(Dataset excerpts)
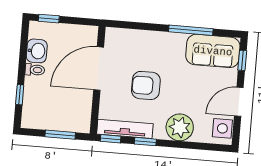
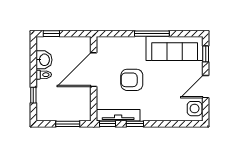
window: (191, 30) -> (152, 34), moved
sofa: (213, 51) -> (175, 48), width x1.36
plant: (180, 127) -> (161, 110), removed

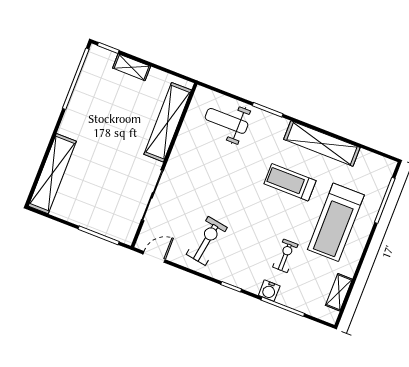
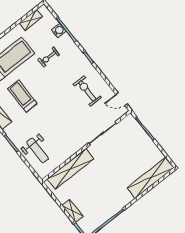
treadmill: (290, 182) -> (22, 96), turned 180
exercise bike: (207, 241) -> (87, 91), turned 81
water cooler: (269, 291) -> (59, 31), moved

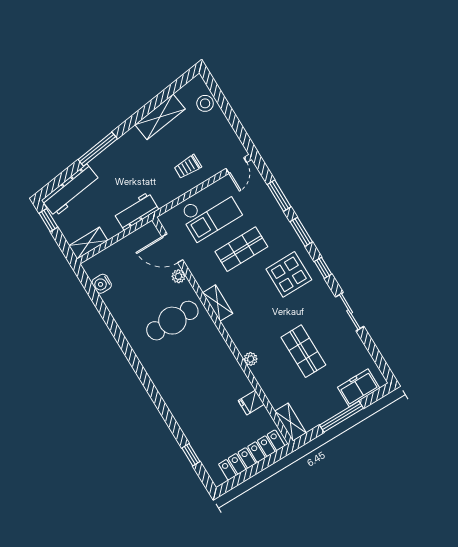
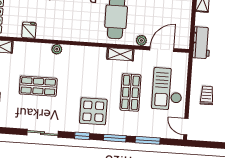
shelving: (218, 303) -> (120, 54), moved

▶ [Aim of the exercise] Please give the number of lines with "turned" in the entries above, and write no other text.

▶ [Answer area] 2